[Source data]
┄┄┄┄┄┄┄┄┄┄

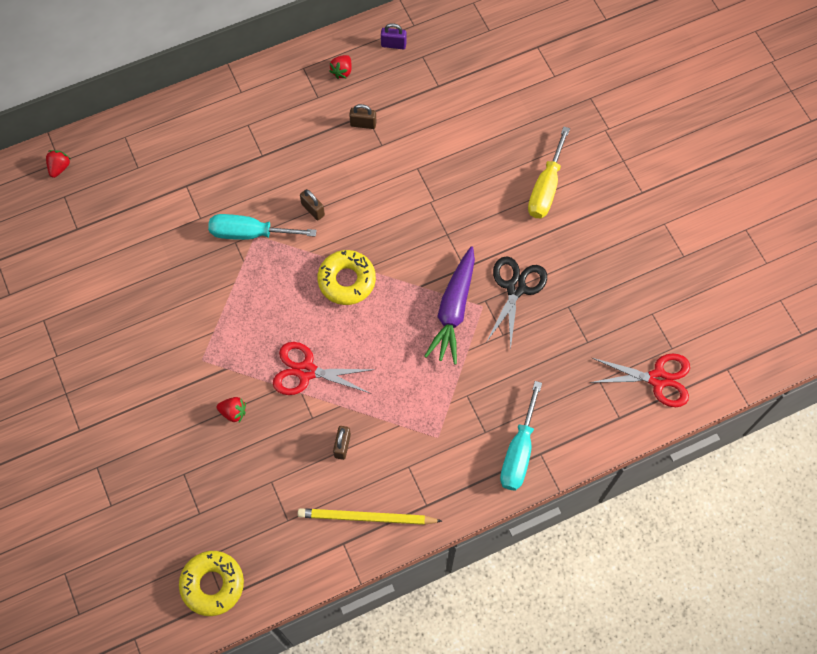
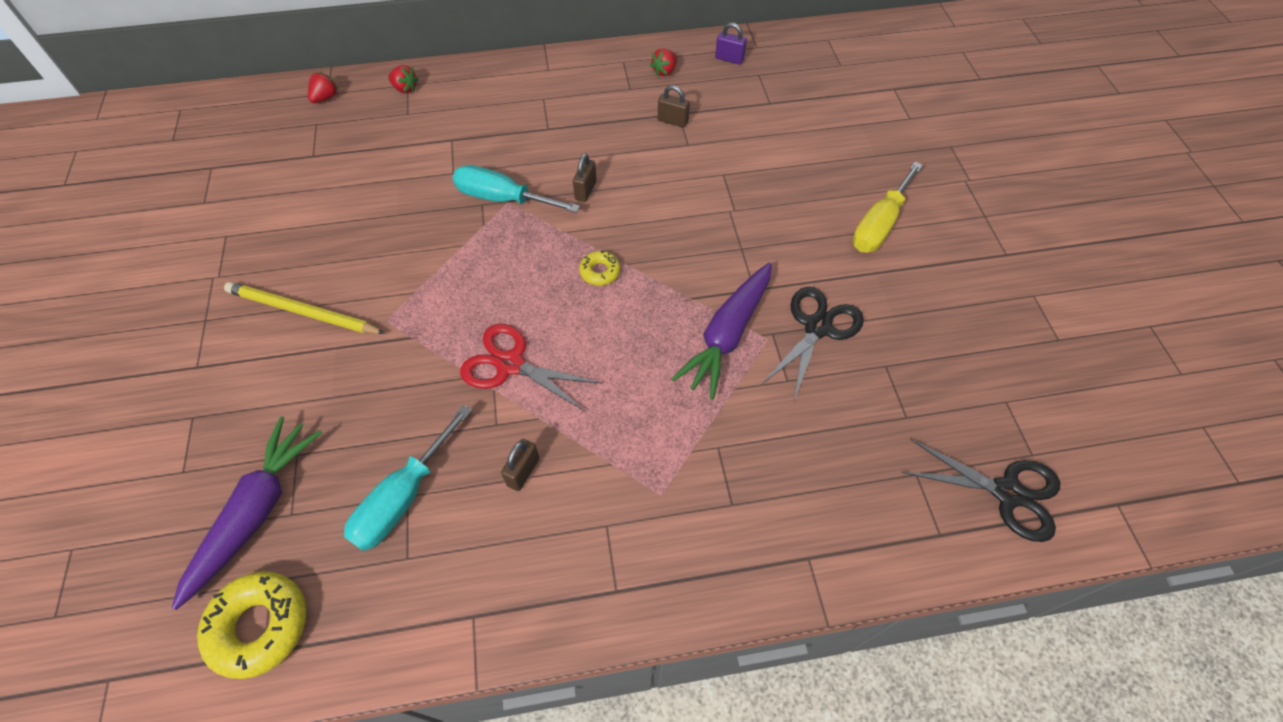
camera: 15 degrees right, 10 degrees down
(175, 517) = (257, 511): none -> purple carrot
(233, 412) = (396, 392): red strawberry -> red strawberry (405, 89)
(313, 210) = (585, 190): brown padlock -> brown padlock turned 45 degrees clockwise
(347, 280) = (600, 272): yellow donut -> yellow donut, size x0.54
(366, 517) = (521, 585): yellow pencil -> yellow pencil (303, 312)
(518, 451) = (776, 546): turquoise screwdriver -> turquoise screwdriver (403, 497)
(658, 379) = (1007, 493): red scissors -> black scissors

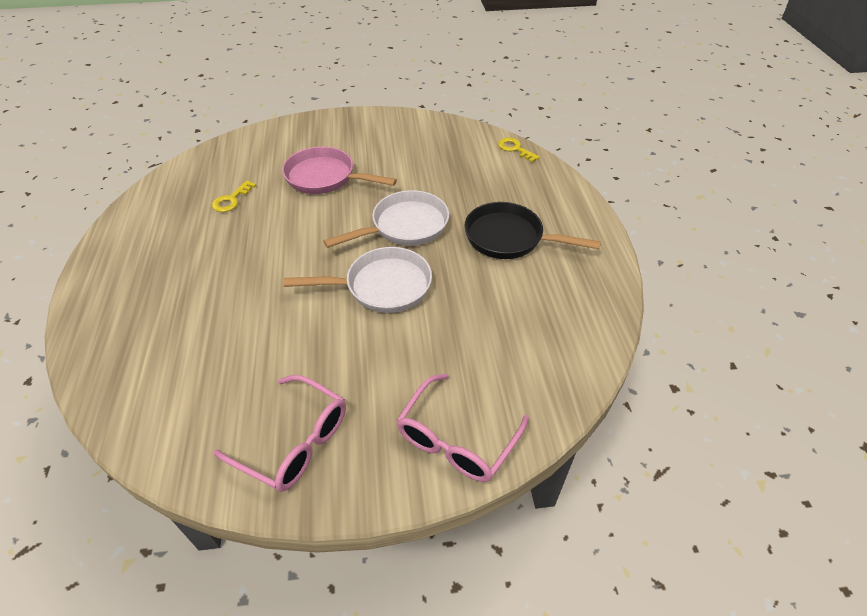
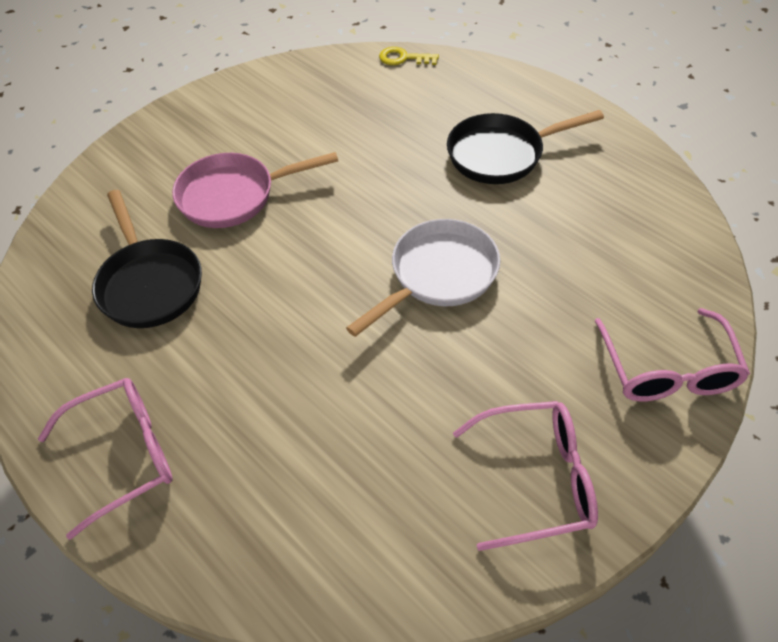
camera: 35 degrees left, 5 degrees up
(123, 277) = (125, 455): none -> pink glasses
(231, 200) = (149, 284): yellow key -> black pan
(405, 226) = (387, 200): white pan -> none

┄┄┄┄┄┄┄┄┄┄

### TASK BRIEF
Give the data again exactly, image-free.

### ANSWER AREA
camera: 15 degrees right, 10 degrees down
(175, 517) = (257, 511): none -> purple carrot
(233, 412) = (396, 392): red strawberry -> red strawberry (405, 89)
(313, 210) = (585, 190): brown padlock -> brown padlock turned 45 degrees clockwise
(347, 280) = (600, 272): yellow donut -> yellow donut, size x0.54
(366, 517) = (521, 585): yellow pencil -> yellow pencil (303, 312)
(518, 451) = (776, 546): turquoise screwdriver -> turquoise screwdriver (403, 497)
(658, 379) = (1007, 493): red scissors -> black scissors

camera: 35 degrees left, 5 degrees up
(123, 277) = (125, 455): none -> pink glasses
(231, 200) = (149, 284): yellow key -> black pan
(405, 226) = (387, 200): white pan -> none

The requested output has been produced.